=== MATERIAL PROVIDED ===

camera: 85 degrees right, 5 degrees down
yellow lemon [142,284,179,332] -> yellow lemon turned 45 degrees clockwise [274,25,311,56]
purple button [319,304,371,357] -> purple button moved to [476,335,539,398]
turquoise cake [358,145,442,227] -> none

===
=== MATERIAL PROVIDED ===

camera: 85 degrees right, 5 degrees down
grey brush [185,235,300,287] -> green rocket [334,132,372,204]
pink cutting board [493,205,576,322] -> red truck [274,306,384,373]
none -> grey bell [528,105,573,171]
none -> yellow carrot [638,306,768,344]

===
=== MATERIAL PROVIDED ===

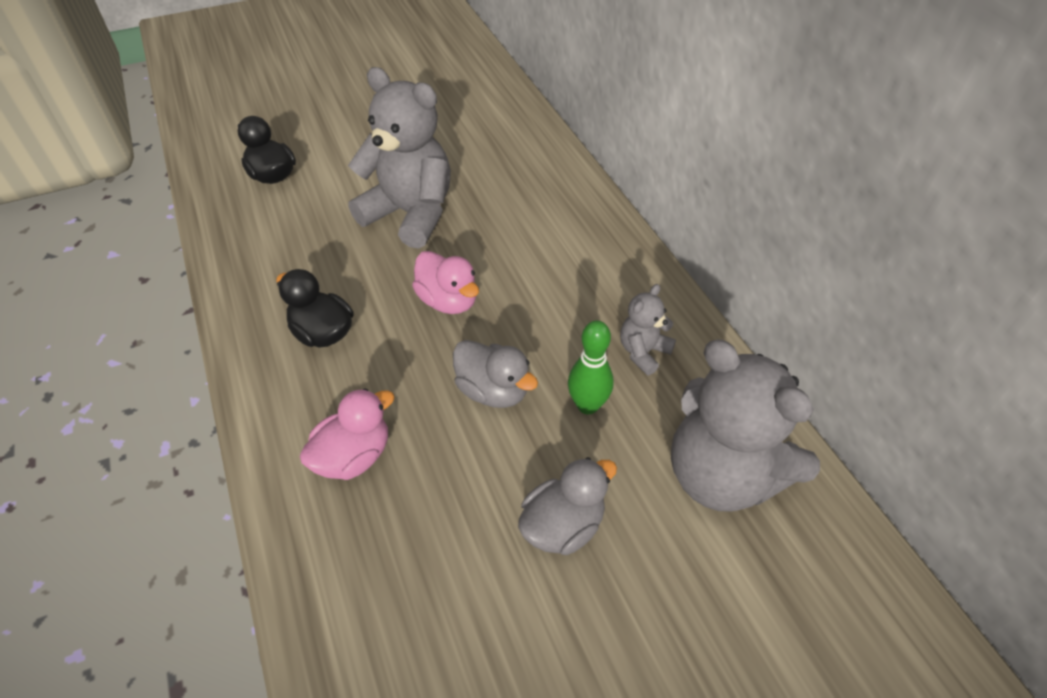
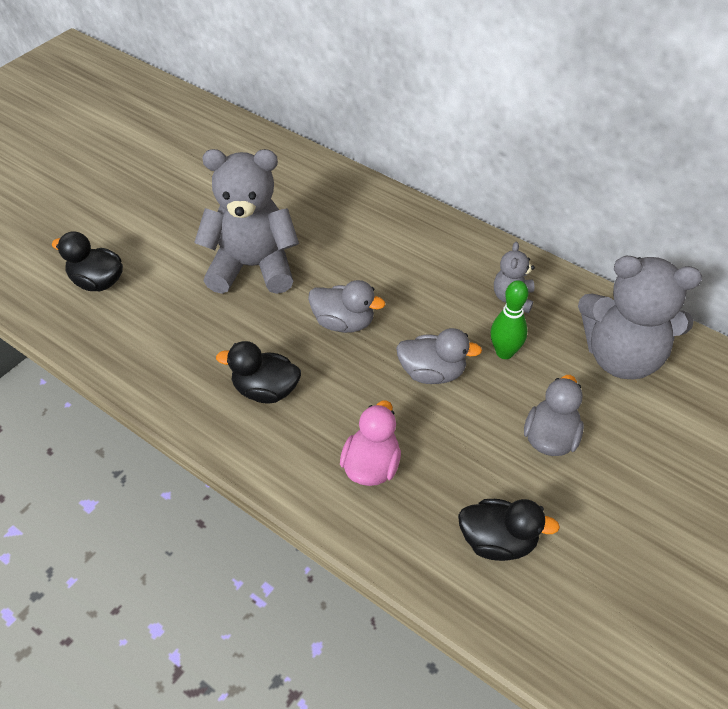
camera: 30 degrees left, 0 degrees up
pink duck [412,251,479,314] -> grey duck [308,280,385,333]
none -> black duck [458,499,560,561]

===

• _YOUR TASK_
Among the lines above, find the ones containing "duck" and copy them.

• _RESPONSE AREA_
pink duck [412,251,479,314] -> grey duck [308,280,385,333]
none -> black duck [458,499,560,561]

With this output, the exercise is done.